*Problem to work on:* Will you output all of the data below exactly, omitting the images?

[Start of Attachment]

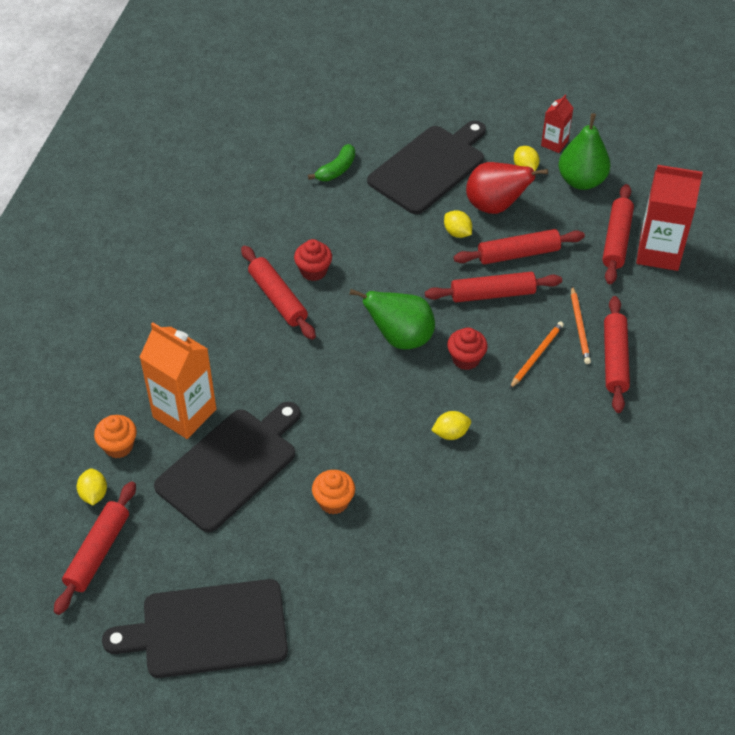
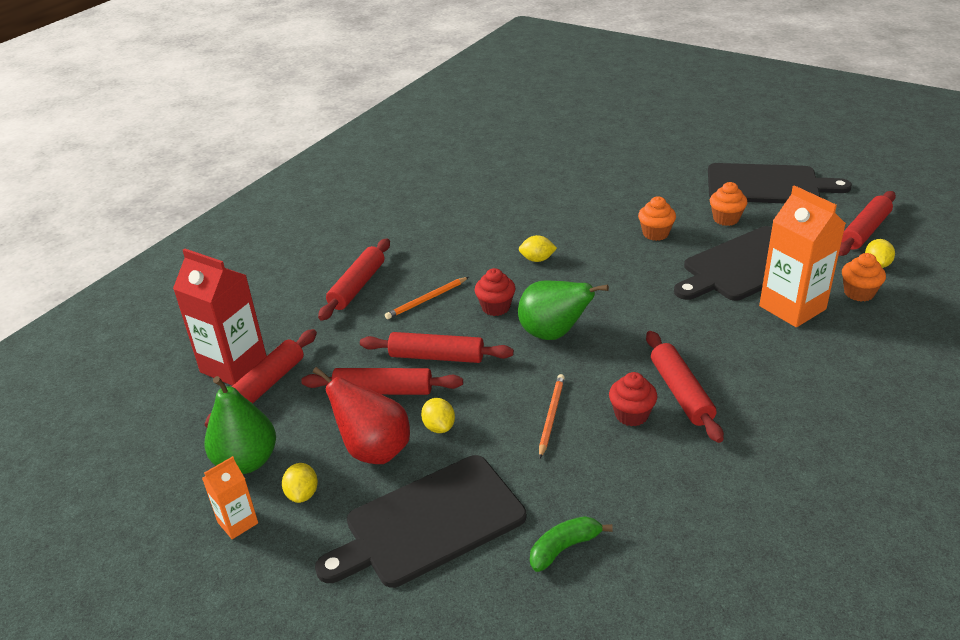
camera: 160 degrees left, 15 degrees down
(256, 545) = (726, 219): none -> orange cupcake
(554, 143) = (238, 522): red carton -> orange carton
(580, 327) = (369, 315): orange pencil -> orange pencil (551, 416)

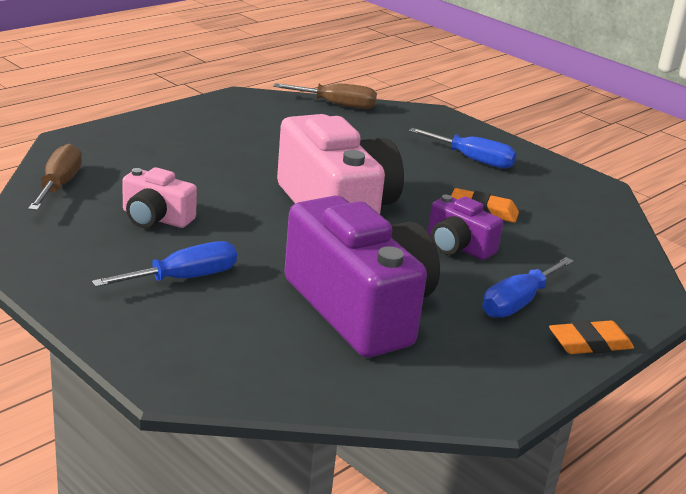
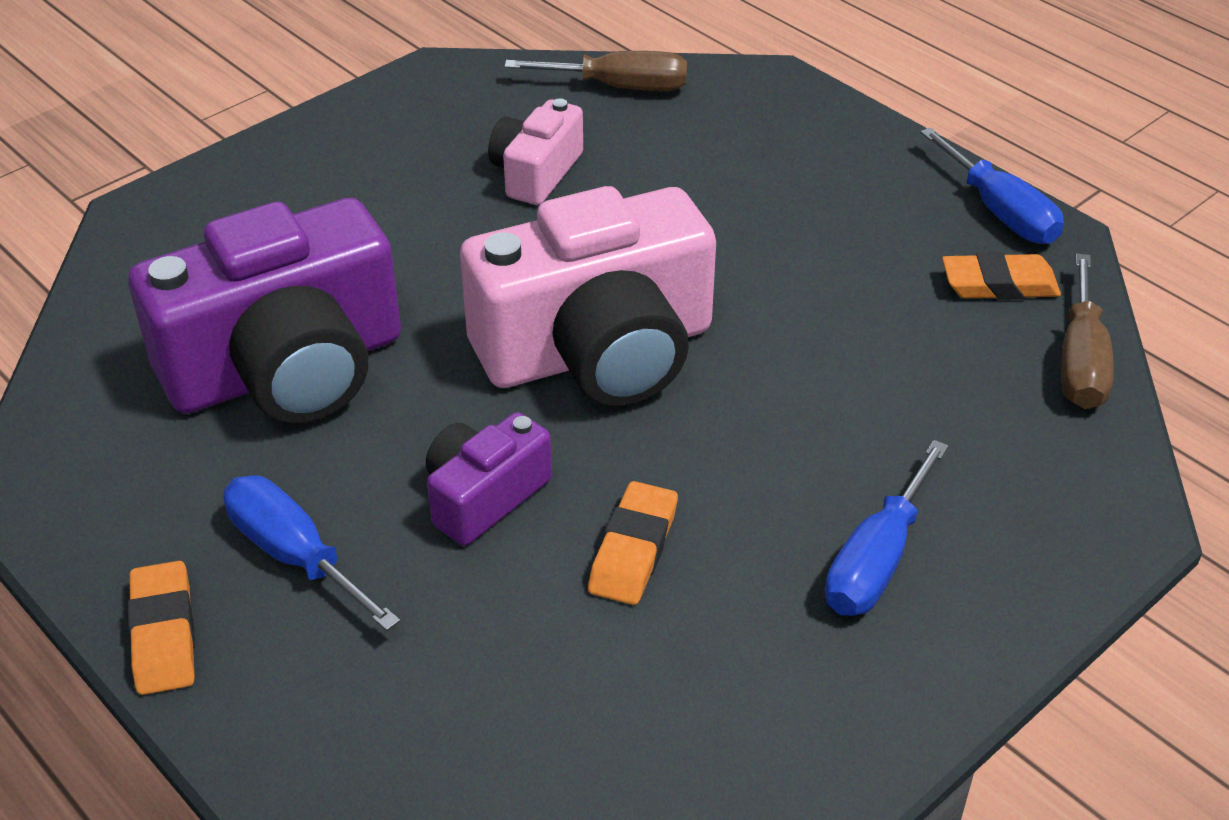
camera: 95 degrees right, 15 degrees up
(183, 278) = (370, 207): blue screwdriver -> blue screwdriver (1000, 212)
(280, 112) = (999, 284): none -> orange eraser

[End of Attachment]

*Task result:*
camera: 160 degrees left, 15 degrees down
(256, 545) = (726, 219): none -> orange cupcake
(554, 143) = (238, 522): red carton -> orange carton
(580, 327) = (369, 315): orange pencil -> orange pencil (551, 416)

camera: 95 degrees right, 15 degrees up
(183, 278) = (370, 207): blue screwdriver -> blue screwdriver (1000, 212)
(280, 112) = (999, 284): none -> orange eraser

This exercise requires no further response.